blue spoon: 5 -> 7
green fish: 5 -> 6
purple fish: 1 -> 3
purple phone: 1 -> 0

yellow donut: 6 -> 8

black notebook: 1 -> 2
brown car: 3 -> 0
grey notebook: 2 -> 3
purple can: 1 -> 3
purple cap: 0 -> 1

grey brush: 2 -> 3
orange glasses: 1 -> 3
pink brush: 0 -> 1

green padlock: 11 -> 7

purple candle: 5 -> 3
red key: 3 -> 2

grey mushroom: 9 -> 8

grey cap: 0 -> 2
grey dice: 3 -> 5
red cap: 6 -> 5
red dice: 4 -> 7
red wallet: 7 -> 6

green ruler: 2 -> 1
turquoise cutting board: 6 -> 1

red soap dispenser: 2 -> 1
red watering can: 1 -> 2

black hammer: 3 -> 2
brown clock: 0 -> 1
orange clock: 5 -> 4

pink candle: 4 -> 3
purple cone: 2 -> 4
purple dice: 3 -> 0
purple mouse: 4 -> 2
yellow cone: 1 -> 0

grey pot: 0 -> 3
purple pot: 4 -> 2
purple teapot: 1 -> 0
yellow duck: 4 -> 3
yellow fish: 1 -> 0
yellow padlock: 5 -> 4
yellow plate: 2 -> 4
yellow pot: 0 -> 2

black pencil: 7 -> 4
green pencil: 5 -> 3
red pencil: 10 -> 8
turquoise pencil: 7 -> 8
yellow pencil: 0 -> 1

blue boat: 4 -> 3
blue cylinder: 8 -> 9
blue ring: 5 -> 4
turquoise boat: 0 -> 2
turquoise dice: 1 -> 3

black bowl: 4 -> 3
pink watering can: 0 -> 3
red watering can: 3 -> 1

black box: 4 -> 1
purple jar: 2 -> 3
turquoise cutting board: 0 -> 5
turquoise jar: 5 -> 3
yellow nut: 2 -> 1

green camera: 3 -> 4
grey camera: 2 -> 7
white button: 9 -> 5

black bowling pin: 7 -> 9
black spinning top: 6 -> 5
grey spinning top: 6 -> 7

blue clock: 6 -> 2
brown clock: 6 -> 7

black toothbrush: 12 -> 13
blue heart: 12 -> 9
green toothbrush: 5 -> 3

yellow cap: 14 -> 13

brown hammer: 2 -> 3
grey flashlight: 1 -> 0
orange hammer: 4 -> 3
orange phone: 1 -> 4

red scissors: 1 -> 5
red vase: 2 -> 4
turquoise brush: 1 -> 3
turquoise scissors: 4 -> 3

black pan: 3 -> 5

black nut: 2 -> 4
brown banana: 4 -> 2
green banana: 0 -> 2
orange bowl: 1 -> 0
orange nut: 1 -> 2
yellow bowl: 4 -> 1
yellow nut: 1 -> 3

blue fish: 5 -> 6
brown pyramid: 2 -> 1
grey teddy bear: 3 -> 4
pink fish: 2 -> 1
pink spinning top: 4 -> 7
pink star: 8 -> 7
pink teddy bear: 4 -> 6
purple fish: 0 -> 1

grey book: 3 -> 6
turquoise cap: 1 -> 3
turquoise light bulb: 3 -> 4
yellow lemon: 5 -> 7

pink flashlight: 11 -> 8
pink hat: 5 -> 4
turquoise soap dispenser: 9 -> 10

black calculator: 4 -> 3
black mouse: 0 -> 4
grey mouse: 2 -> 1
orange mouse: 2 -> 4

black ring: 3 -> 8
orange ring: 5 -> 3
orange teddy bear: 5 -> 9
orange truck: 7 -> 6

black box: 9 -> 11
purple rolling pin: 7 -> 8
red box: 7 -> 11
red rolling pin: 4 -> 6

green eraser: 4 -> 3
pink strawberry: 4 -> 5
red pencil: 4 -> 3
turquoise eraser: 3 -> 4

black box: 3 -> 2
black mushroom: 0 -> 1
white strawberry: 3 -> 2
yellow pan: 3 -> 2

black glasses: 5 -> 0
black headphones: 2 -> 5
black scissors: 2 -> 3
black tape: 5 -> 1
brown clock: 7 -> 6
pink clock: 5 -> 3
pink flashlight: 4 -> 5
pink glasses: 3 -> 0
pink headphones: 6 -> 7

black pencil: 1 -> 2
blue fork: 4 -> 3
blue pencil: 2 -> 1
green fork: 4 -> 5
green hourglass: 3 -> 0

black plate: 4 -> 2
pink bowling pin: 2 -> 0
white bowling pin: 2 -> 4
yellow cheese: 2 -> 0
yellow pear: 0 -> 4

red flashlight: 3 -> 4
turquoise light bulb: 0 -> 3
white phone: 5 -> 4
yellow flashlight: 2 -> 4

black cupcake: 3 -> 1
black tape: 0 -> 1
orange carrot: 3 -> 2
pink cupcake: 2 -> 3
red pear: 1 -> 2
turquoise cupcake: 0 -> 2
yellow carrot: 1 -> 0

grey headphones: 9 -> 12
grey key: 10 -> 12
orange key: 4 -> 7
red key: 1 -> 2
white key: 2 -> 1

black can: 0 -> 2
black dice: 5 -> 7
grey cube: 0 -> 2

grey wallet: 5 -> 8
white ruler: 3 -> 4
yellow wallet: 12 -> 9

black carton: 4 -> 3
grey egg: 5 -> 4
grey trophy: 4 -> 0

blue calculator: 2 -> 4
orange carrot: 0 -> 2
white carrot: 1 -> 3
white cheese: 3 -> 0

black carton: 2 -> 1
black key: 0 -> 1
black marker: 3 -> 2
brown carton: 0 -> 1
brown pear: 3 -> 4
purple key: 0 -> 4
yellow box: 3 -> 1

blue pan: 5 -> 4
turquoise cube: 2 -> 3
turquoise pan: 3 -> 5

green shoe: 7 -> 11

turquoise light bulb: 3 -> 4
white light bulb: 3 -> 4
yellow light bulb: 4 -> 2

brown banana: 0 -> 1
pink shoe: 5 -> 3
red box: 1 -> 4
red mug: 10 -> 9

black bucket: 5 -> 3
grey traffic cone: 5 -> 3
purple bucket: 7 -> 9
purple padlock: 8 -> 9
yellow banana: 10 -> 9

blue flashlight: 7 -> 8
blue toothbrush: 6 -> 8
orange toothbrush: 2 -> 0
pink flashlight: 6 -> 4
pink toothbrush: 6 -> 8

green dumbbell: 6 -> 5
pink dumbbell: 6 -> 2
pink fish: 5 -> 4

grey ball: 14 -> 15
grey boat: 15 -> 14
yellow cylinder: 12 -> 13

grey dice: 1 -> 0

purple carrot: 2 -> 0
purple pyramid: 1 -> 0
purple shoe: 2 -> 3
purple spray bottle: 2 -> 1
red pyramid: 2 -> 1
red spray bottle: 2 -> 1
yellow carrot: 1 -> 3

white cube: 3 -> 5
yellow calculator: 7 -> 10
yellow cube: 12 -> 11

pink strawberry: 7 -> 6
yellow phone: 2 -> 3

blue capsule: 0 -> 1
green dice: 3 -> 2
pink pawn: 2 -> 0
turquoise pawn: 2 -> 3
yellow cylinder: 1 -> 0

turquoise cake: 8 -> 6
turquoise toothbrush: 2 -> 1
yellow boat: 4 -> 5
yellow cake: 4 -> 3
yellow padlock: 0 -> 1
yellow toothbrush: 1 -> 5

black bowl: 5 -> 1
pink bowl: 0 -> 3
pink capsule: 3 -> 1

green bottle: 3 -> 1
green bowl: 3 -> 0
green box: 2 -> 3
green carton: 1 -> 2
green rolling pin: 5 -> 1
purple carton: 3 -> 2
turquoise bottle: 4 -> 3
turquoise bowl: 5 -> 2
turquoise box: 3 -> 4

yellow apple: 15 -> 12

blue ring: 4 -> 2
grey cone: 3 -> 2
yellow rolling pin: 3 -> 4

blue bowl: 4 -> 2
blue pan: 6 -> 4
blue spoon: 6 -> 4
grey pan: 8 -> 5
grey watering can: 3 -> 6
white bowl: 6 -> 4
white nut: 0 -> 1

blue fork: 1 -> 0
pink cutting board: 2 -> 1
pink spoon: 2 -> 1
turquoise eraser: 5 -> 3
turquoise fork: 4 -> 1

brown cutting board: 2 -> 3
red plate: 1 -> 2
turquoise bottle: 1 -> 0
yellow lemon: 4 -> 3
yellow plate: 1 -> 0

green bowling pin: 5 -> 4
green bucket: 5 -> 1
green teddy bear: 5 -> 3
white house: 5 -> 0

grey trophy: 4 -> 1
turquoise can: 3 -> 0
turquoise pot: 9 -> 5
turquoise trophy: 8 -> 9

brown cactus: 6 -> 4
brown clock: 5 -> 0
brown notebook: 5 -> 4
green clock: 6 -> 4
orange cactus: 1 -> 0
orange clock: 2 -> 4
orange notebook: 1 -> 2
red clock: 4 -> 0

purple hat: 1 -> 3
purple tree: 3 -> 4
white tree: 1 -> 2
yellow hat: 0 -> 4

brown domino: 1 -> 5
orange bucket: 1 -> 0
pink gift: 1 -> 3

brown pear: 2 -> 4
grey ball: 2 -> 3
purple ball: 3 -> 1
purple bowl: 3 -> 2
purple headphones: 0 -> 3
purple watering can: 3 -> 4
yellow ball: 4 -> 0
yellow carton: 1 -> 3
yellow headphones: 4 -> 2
* * * *
> _Problem to solve_
In the listing above, transcribe exactly everything from the line containing "yellow donut: 6 -> 8" down to the line containing "turquoise cutting board: 6 -> 1", including both and nothing more.

> _Expected answer_
yellow donut: 6 -> 8

black notebook: 1 -> 2
brown car: 3 -> 0
grey notebook: 2 -> 3
purple can: 1 -> 3
purple cap: 0 -> 1

grey brush: 2 -> 3
orange glasses: 1 -> 3
pink brush: 0 -> 1

green padlock: 11 -> 7

purple candle: 5 -> 3
red key: 3 -> 2

grey mushroom: 9 -> 8

grey cap: 0 -> 2
grey dice: 3 -> 5
red cap: 6 -> 5
red dice: 4 -> 7
red wallet: 7 -> 6

green ruler: 2 -> 1
turquoise cutting board: 6 -> 1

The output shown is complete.